**Material to process**:
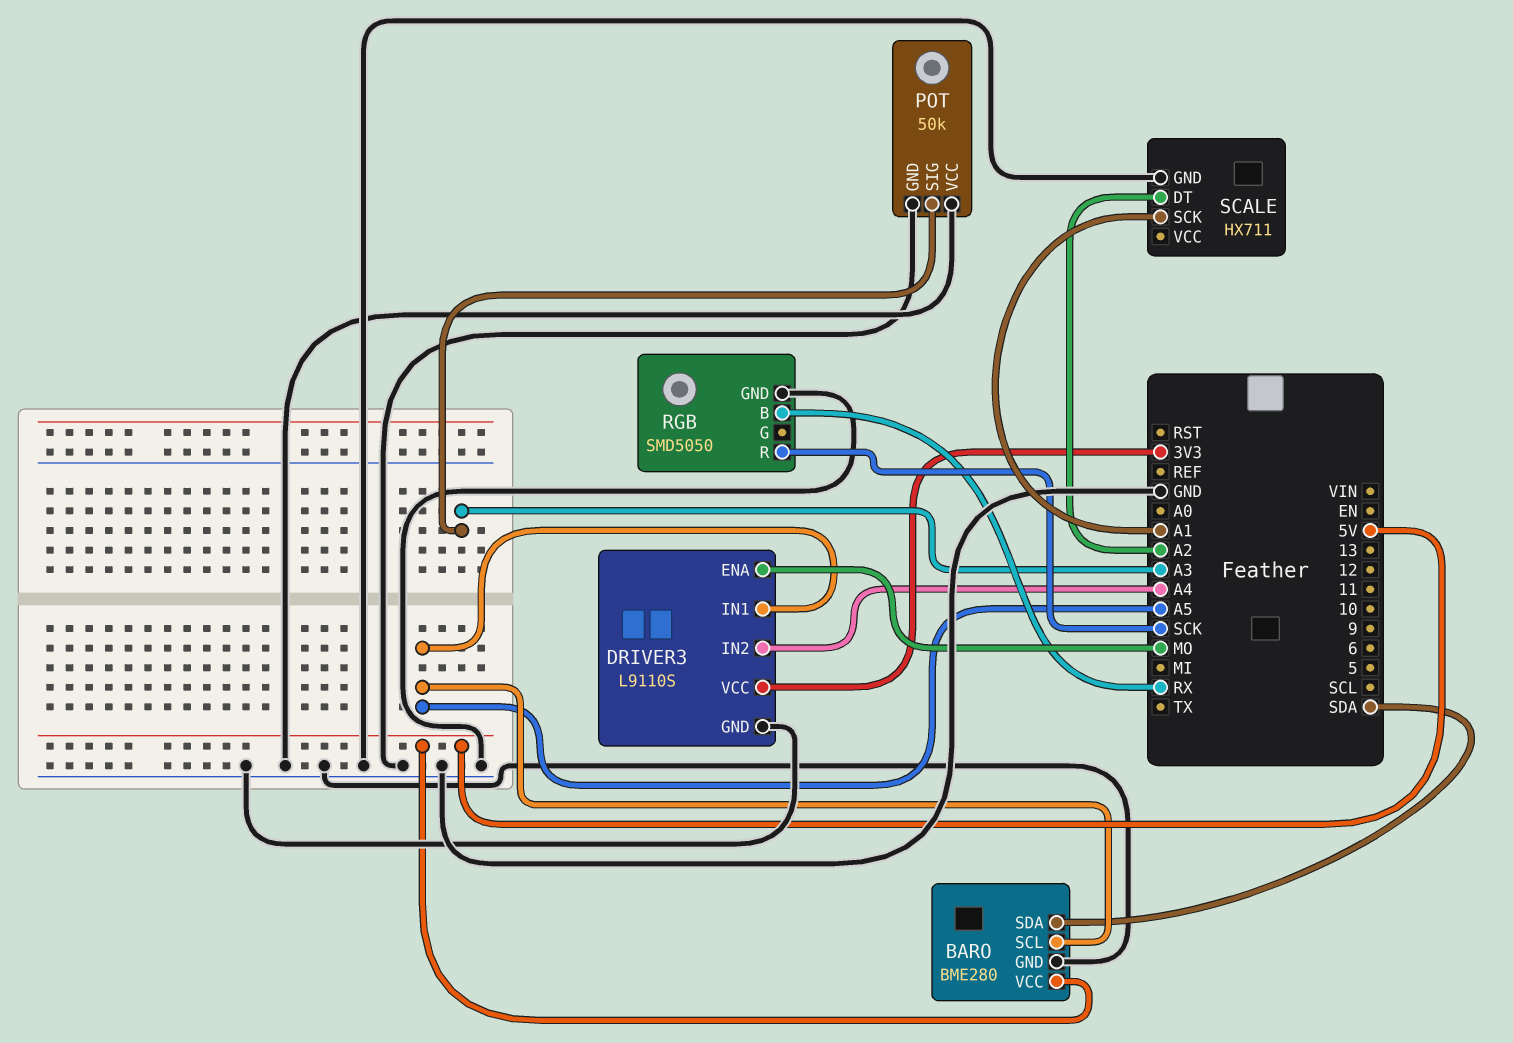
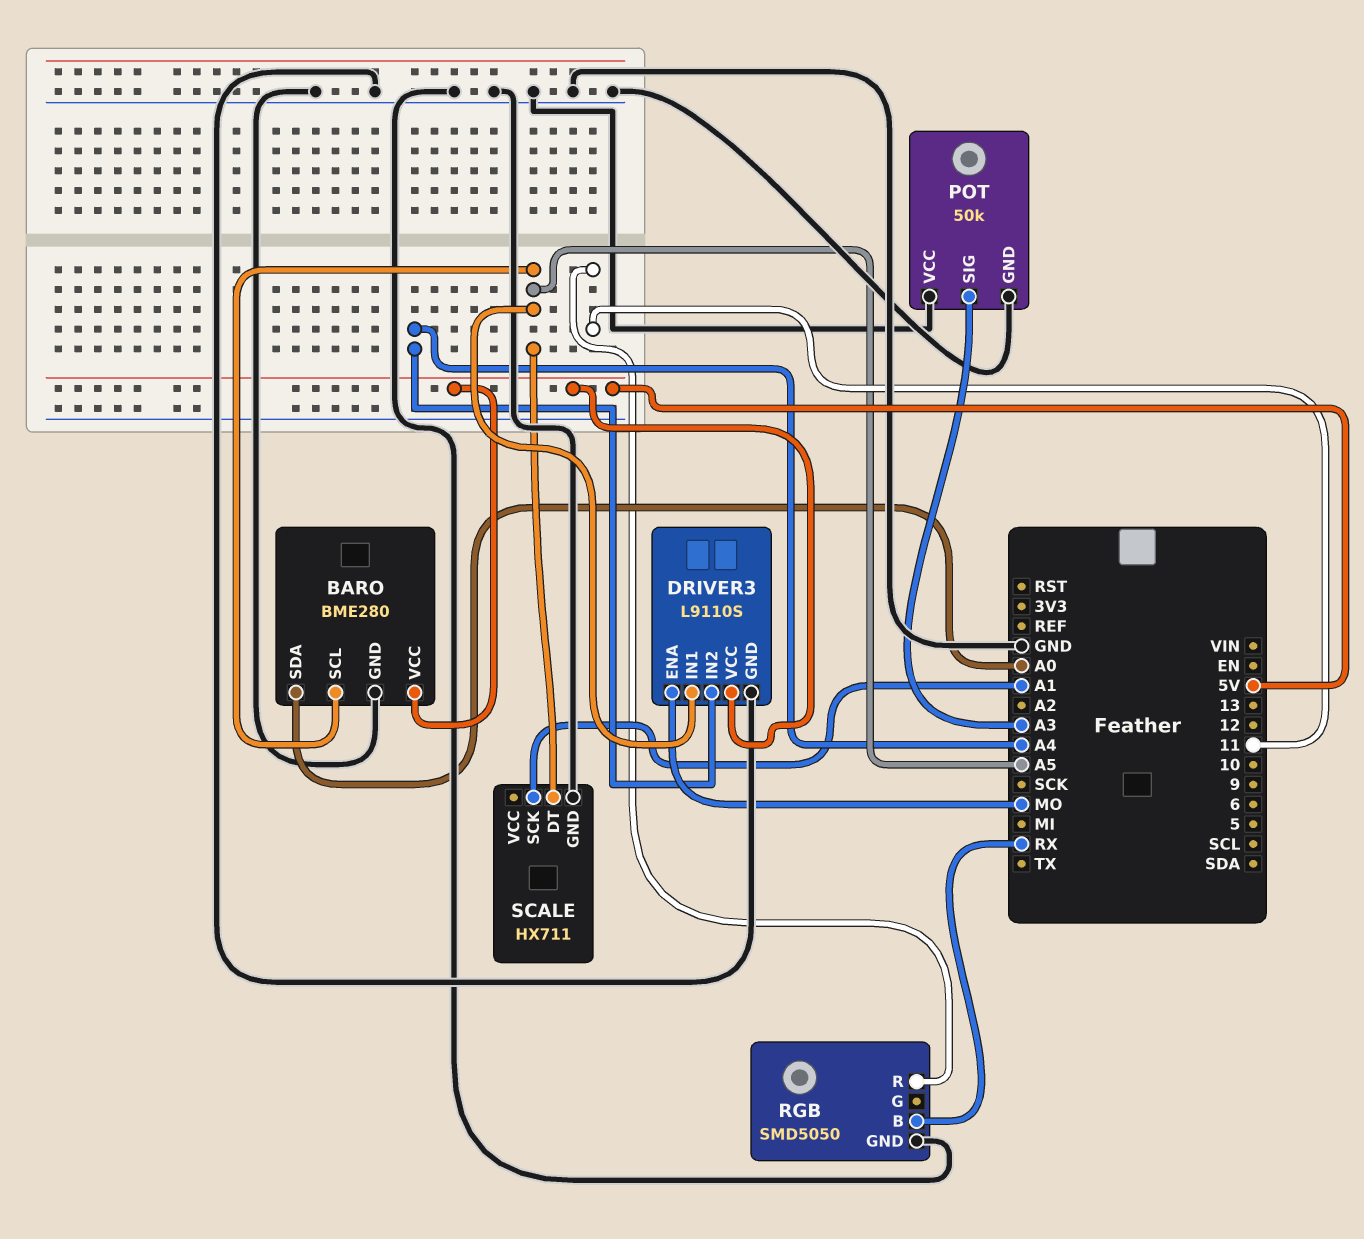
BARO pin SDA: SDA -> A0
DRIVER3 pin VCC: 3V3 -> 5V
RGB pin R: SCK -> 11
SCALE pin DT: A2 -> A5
--
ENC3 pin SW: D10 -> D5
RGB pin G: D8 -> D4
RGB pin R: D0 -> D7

**What the task requires**: An exact copy of the lines above, from the one containing "DRIVER3 pin VCC: 3V3 -> 5V" down to the one containing "SCALE pin DT: A2 -> A5" and including both, is the whole answer; retype it and nothing else.

**Task response**:
DRIVER3 pin VCC: 3V3 -> 5V
RGB pin R: SCK -> 11
SCALE pin DT: A2 -> A5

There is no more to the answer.